REQUIREMENT => Retype word for word the stretch of entries below from the line that has "red square: (156, 34) -> (109, 87), moved" through the line that has "yellow arrow: (45, 30) -> (160, 34), moved", and omit the pictures.

GIVEN INFORMATION =>
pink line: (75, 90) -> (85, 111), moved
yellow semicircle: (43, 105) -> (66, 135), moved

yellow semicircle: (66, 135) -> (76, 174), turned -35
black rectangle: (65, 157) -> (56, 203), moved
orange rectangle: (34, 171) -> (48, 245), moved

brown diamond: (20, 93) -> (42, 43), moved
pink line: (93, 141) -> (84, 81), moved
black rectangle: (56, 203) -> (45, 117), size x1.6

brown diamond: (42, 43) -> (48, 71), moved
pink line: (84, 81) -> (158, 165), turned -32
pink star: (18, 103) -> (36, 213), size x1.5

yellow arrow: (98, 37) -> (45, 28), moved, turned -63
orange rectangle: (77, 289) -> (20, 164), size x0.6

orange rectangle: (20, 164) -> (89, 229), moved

==

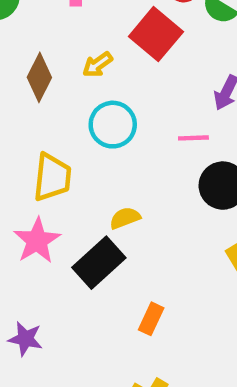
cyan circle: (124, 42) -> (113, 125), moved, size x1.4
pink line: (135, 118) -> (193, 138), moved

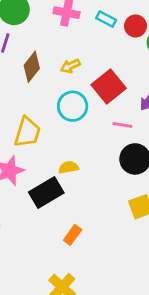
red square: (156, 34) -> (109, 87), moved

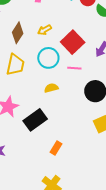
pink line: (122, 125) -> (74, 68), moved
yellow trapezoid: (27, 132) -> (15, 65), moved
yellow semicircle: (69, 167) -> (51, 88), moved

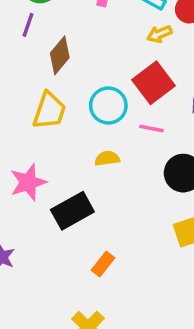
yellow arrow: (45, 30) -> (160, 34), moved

EXERCISE RESULT =>
red square: (156, 34) -> (109, 87), moved

pink line: (122, 125) -> (74, 68), moved
yellow trapezoid: (27, 132) -> (15, 65), moved
yellow semicircle: (69, 167) -> (51, 88), moved

yellow arrow: (45, 30) -> (160, 34), moved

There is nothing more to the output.